- Task description: The line containing "Invoice Timer: [266,1142,597,1318]" marks the end, so write out exactly every line from the top of the entries below through that one.

[Material for this exercise]

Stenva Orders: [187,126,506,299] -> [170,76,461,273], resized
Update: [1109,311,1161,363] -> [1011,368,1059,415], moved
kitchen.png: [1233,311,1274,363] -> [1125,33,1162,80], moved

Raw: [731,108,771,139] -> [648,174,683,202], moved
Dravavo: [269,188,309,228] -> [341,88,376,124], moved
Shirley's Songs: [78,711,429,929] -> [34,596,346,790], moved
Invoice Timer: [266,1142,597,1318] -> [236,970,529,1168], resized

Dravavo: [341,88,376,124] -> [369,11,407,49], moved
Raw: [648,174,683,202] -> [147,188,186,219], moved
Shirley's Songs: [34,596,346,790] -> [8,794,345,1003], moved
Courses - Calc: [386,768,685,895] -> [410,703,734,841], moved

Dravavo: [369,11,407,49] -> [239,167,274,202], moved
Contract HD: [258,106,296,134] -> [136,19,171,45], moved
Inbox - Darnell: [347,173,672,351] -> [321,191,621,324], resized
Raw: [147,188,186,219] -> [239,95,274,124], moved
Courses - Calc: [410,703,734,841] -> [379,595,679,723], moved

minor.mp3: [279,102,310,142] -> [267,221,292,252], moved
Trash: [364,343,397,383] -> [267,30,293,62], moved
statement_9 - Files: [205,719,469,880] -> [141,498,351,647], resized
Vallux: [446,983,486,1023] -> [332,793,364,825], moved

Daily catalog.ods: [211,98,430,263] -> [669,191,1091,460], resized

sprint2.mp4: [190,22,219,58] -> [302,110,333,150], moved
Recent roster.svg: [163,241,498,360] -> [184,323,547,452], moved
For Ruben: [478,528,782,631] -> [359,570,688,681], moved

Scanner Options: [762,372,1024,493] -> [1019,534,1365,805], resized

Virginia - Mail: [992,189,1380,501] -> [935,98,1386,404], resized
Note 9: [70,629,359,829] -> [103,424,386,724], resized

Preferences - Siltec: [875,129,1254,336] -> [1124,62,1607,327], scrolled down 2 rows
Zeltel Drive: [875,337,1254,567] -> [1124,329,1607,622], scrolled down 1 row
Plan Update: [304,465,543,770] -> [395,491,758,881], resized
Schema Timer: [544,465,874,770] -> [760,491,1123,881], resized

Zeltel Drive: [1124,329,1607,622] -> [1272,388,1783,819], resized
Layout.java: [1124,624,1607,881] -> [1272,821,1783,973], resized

[/Material for this exercise]

- Reply to the task:
Stenva Orders: [187,126,506,299] -> [170,76,461,273], resized
Update: [1109,311,1161,363] -> [1011,368,1059,415], moved
kitchen.png: [1233,311,1274,363] -> [1125,33,1162,80], moved

Raw: [731,108,771,139] -> [648,174,683,202], moved
Dravavo: [269,188,309,228] -> [341,88,376,124], moved
Shirley's Songs: [78,711,429,929] -> [34,596,346,790], moved
Invoice Timer: [266,1142,597,1318] -> [236,970,529,1168], resized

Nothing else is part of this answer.